SET TASK:
Please pull out every line in the data below that contains the string "acciaccatura". Case counts.

# # #

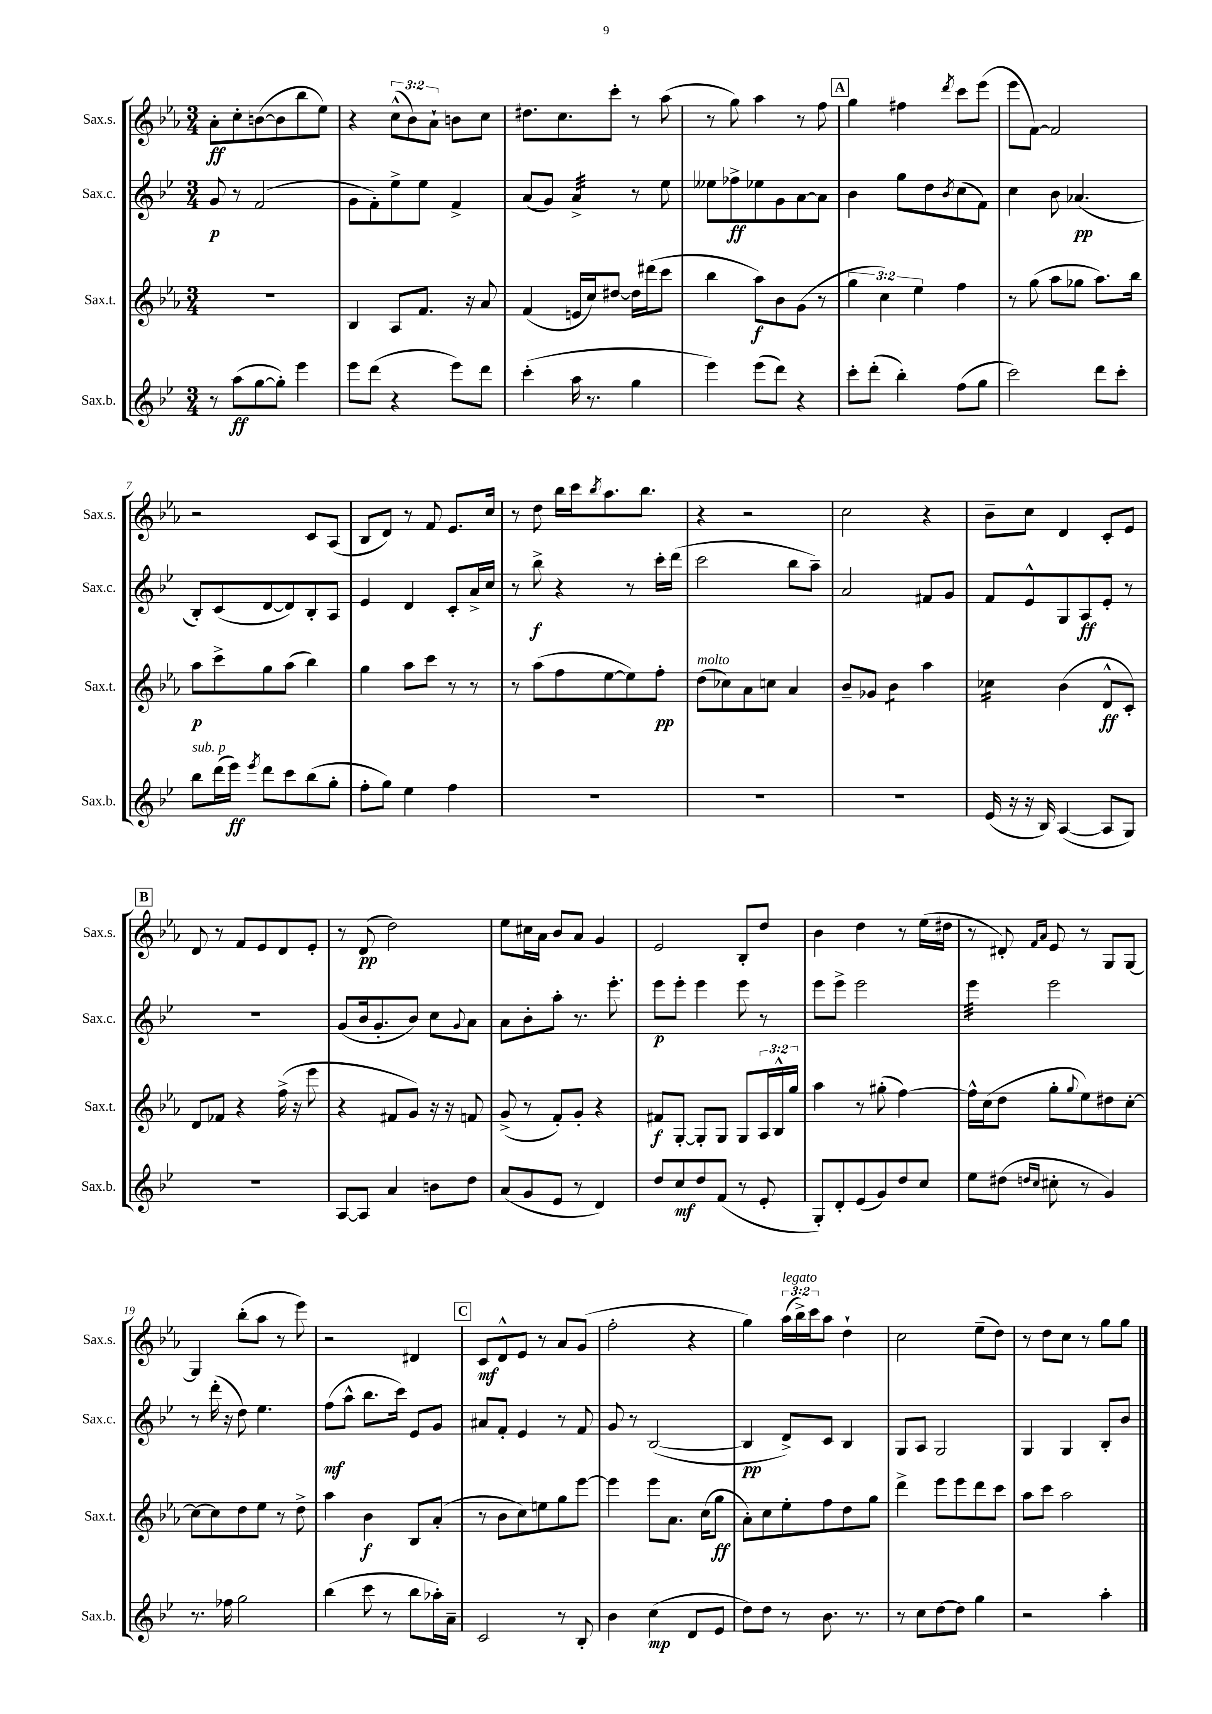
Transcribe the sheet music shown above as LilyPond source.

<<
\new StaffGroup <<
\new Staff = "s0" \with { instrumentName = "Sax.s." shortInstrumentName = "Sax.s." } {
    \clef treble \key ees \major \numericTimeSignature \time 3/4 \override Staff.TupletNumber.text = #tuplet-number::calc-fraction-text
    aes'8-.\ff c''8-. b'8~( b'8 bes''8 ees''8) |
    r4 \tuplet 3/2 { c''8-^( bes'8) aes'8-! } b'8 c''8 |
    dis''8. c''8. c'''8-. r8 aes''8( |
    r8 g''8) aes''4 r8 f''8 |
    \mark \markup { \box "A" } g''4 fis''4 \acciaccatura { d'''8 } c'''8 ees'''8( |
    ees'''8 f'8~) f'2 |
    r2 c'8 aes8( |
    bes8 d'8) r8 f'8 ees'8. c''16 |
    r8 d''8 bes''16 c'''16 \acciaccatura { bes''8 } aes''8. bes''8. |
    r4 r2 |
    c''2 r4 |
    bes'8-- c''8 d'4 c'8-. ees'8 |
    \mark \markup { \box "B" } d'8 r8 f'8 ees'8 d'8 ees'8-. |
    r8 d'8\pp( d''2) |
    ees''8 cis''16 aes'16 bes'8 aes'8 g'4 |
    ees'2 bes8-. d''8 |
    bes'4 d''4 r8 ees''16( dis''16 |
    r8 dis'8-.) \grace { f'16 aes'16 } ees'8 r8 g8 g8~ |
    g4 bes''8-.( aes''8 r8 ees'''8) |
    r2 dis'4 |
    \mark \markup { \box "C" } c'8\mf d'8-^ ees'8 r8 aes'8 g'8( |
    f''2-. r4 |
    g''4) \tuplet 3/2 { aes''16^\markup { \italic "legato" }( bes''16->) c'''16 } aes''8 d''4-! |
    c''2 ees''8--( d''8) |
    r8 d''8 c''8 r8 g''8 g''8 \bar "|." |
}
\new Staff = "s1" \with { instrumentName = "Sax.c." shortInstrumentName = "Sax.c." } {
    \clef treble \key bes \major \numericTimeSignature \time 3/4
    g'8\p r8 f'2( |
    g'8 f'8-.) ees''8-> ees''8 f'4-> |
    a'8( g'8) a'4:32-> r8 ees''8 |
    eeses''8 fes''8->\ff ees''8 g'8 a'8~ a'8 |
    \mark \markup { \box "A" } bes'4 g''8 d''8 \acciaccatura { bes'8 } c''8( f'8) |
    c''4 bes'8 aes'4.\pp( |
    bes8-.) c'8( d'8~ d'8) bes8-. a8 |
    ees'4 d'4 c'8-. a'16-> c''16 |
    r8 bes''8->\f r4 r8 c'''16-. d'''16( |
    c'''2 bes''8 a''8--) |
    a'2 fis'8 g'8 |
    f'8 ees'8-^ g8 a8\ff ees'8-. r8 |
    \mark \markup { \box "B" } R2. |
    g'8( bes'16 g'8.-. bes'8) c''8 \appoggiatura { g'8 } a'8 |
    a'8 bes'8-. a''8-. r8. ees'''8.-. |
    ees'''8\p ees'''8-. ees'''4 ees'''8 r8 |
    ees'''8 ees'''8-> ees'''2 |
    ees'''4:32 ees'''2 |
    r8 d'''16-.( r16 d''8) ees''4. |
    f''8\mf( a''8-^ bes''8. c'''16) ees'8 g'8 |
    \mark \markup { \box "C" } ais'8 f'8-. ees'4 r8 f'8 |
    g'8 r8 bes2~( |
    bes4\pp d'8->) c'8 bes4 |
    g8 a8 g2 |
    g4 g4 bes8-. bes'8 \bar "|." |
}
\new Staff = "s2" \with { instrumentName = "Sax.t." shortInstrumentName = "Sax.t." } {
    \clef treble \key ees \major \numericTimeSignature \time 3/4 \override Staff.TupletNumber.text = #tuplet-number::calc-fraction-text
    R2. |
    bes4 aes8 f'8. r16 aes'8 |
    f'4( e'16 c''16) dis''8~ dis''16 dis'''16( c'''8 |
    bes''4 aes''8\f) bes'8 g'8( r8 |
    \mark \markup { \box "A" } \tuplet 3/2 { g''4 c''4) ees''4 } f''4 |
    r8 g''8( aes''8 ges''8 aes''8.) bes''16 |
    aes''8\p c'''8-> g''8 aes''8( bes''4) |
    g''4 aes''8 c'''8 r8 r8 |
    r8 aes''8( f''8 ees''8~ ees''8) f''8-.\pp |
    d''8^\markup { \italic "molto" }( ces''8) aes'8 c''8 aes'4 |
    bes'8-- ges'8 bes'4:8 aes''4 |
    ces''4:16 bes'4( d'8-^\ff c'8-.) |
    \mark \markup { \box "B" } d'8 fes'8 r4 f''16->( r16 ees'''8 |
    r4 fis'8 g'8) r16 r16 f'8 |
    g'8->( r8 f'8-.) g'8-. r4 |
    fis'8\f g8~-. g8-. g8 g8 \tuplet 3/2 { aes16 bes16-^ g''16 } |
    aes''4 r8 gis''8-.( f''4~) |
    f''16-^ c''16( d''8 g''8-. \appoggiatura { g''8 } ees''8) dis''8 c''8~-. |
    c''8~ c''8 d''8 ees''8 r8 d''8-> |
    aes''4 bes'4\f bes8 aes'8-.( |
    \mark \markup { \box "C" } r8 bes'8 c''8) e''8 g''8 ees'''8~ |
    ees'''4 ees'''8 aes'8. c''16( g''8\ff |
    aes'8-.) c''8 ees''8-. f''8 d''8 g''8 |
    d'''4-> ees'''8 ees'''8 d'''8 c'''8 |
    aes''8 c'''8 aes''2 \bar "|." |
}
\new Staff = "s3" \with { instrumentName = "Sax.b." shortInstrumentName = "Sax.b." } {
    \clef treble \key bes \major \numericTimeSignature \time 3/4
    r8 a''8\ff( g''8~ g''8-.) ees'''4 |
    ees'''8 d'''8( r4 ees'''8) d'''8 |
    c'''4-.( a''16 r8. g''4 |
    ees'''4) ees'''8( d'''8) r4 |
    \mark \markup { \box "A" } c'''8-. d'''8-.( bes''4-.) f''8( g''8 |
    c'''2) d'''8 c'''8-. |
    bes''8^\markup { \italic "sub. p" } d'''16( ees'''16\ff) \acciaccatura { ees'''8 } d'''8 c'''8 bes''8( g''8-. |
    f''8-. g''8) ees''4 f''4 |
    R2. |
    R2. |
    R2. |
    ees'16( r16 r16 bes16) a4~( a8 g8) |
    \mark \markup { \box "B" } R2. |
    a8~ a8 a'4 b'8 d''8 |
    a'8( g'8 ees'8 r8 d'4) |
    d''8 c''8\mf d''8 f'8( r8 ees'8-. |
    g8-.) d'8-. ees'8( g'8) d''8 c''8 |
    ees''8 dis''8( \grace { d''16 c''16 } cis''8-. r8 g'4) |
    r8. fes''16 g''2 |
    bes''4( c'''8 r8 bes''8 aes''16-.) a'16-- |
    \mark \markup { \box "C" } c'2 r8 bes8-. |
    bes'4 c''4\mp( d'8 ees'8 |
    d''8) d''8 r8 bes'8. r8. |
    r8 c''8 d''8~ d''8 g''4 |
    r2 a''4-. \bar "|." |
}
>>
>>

# # #

COMPLETE RESPONSE:
    \mark \markup { \box "A" } g''4 fis''4 \acciaccatura { d'''8 } c'''8 ees'''8( |
    r8 d''8 bes''16 c'''16 \acciaccatura { bes''8 } aes''8. bes''8. |
    \mark \markup { \box "A" } bes'4 g''8 d''8 \acciaccatura { bes'8 } c''8( f'8) |
    bes''8^\markup { \italic "sub. p" } d'''16( ees'''16\ff) \acciaccatura { ees'''8 } d'''8 c'''8 bes''8( g''8-. |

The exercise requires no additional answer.